INPUT MATERIAL »
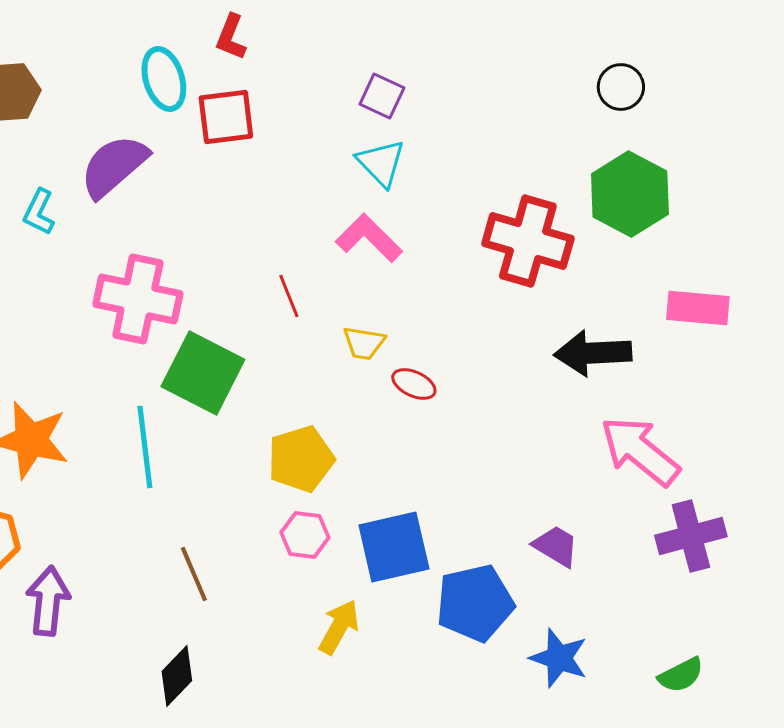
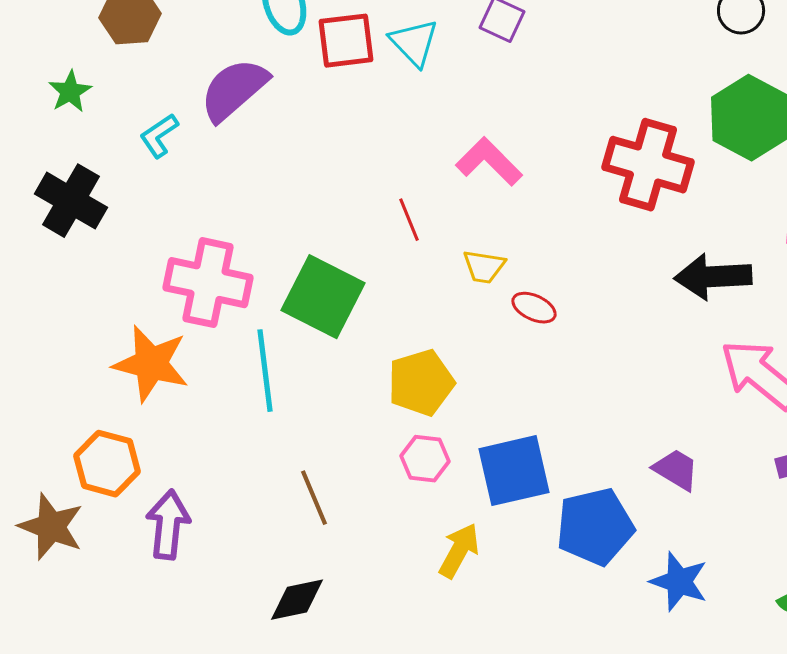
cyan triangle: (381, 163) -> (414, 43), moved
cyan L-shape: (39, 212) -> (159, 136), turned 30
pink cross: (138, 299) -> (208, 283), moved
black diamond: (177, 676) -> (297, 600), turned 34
* * *
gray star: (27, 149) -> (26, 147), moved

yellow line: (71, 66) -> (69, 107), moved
* * *
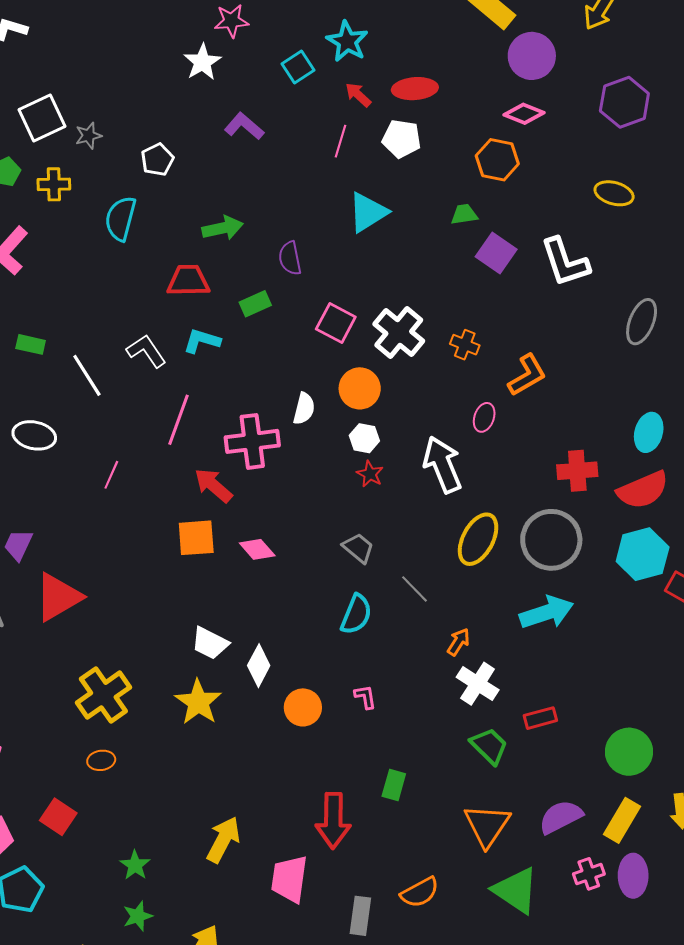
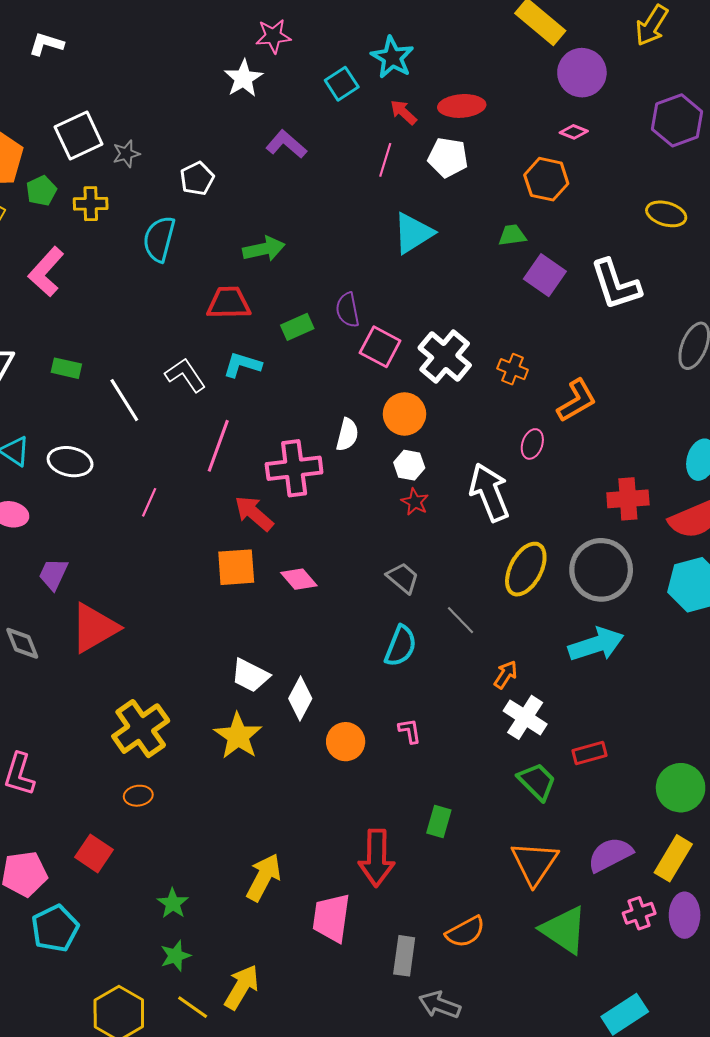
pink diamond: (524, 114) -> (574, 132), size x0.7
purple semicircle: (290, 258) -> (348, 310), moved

THE PROBLEM »
What this exercise asks for is every line of the data above with the word "moved".

WRITTEN SOLUTION »
cyan triangle: (381, 163) -> (414, 43), moved
pink cross: (138, 299) -> (208, 283), moved
gray star: (27, 149) -> (26, 147), moved
yellow line: (71, 66) -> (69, 107), moved
purple semicircle: (290, 258) -> (348, 310), moved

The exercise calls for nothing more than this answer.